Data items:
--- START ---
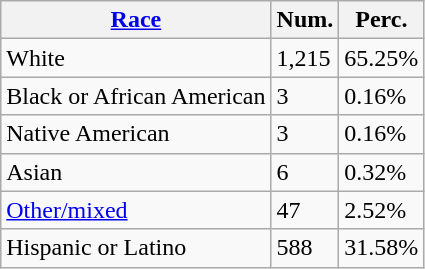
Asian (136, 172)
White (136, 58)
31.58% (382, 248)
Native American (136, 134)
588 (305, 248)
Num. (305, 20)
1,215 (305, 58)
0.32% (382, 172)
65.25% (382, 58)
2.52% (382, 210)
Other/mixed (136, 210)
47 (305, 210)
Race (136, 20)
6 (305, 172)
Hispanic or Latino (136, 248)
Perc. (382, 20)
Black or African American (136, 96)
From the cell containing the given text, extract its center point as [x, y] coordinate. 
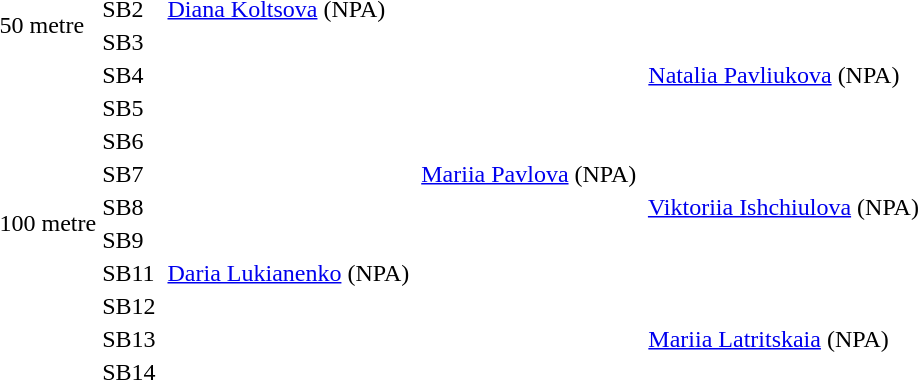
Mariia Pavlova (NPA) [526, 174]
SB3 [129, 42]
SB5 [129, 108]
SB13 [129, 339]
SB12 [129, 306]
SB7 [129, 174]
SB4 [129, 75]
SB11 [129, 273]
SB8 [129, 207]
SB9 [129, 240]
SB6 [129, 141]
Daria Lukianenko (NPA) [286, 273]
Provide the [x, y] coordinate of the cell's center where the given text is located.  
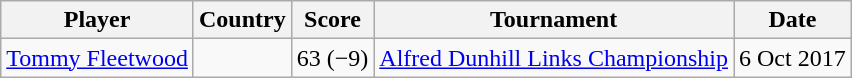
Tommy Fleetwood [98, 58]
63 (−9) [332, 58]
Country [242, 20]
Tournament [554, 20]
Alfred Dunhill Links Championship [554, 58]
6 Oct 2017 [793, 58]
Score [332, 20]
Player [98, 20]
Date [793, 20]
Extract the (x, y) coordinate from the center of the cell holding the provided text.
--- END ---
--- START ---
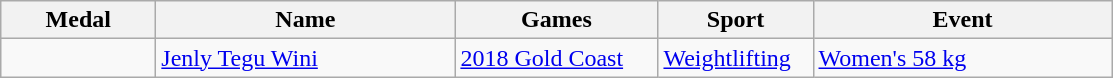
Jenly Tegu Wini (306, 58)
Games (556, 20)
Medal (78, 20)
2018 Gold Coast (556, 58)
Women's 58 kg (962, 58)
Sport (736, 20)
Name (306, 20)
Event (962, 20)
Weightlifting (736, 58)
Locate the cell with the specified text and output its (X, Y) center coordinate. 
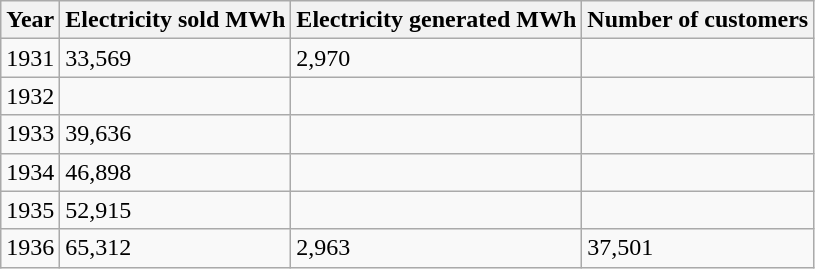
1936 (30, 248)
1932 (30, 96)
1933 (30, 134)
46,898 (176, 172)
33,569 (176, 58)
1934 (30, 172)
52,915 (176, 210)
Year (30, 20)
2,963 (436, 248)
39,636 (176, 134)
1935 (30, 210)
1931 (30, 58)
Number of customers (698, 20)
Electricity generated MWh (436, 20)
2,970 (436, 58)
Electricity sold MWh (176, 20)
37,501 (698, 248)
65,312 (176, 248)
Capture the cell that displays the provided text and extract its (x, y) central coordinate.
--- END ---
## What you have to do
Retype the lines of the records above that run from the line containing "Mariia Pavlova (NPA) [526, 174]" through the line containing "Provide the [x, y]", including both of those lines, and nothing else.

## Solved exercise
Mariia Pavlova (NPA) [526, 174]
SB3 [129, 42]
SB5 [129, 108]
SB13 [129, 339]
SB12 [129, 306]
SB7 [129, 174]
SB4 [129, 75]
SB11 [129, 273]
SB8 [129, 207]
SB9 [129, 240]
SB6 [129, 141]
Daria Lukianenko (NPA) [286, 273]
Provide the [x, y] coordinate of the cell's center where the given text is located.  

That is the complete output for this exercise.